▶ [Task instructions]: An exact copy of the listing below is the answer, with the pictures removed.

▶ [Data to process]:
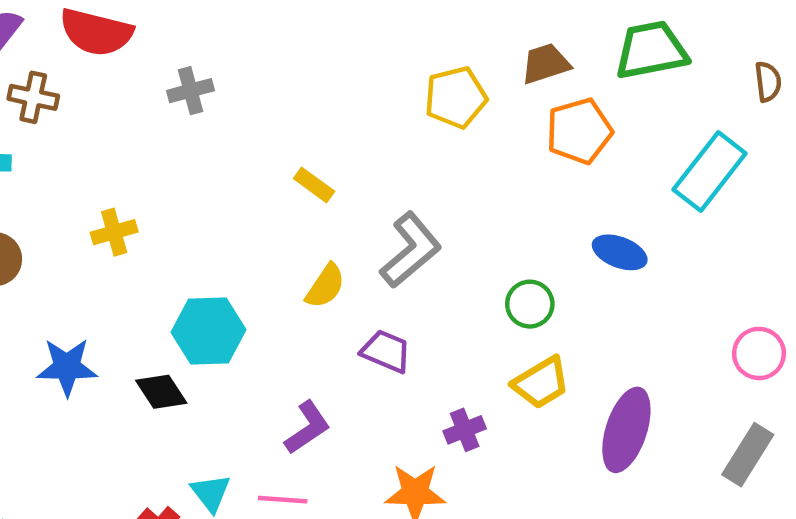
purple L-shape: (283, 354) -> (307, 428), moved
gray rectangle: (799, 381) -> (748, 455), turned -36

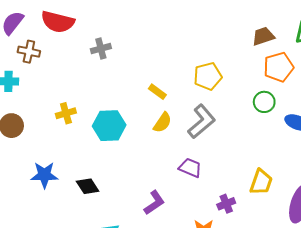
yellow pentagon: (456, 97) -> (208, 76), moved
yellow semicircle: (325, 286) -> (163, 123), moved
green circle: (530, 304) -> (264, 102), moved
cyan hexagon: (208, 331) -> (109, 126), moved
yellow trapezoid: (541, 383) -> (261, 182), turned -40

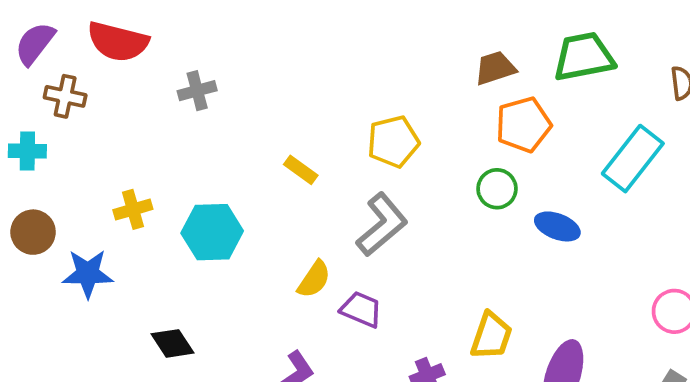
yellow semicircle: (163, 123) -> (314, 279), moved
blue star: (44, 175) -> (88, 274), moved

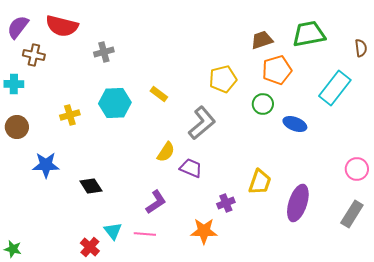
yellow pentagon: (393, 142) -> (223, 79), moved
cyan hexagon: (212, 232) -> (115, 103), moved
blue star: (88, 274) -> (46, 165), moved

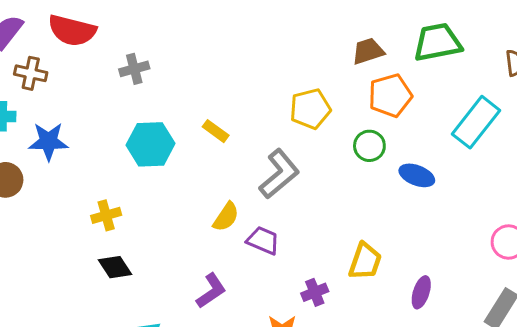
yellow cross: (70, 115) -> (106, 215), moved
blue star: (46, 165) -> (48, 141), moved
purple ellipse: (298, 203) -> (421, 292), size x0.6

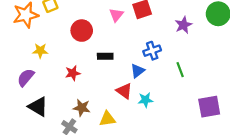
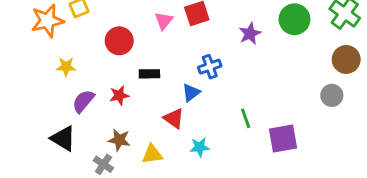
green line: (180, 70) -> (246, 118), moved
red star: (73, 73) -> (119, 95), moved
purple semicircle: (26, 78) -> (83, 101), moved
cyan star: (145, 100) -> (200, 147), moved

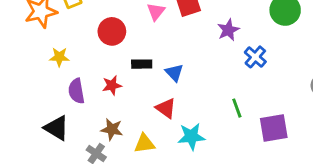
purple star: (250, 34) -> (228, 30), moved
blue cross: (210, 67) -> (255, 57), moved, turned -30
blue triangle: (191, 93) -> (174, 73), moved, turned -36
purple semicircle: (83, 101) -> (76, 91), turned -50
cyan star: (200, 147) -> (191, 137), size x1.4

▶ [Answer space]:
purple L-shape: (283, 354) -> (307, 428), moved
gray rectangle: (799, 381) -> (748, 455), turned -36

yellow pentagon: (456, 97) -> (208, 76), moved
yellow semicircle: (325, 286) -> (163, 123), moved
green circle: (530, 304) -> (264, 102), moved
cyan hexagon: (208, 331) -> (109, 126), moved
yellow trapezoid: (541, 383) -> (261, 182), turned -40

yellow semicircle: (163, 123) -> (314, 279), moved
blue star: (44, 175) -> (88, 274), moved

yellow pentagon: (393, 142) -> (223, 79), moved
cyan hexagon: (212, 232) -> (115, 103), moved
blue star: (88, 274) -> (46, 165), moved

yellow cross: (70, 115) -> (106, 215), moved
blue star: (46, 165) -> (48, 141), moved
purple ellipse: (298, 203) -> (421, 292), size x0.6

green line: (180, 70) -> (246, 118), moved
red star: (73, 73) -> (119, 95), moved
purple semicircle: (26, 78) -> (83, 101), moved
cyan star: (145, 100) -> (200, 147), moved

purple star: (250, 34) -> (228, 30), moved
blue cross: (210, 67) -> (255, 57), moved, turned -30
blue triangle: (191, 93) -> (174, 73), moved, turned -36
purple semicircle: (83, 101) -> (76, 91), turned -50
cyan star: (200, 147) -> (191, 137), size x1.4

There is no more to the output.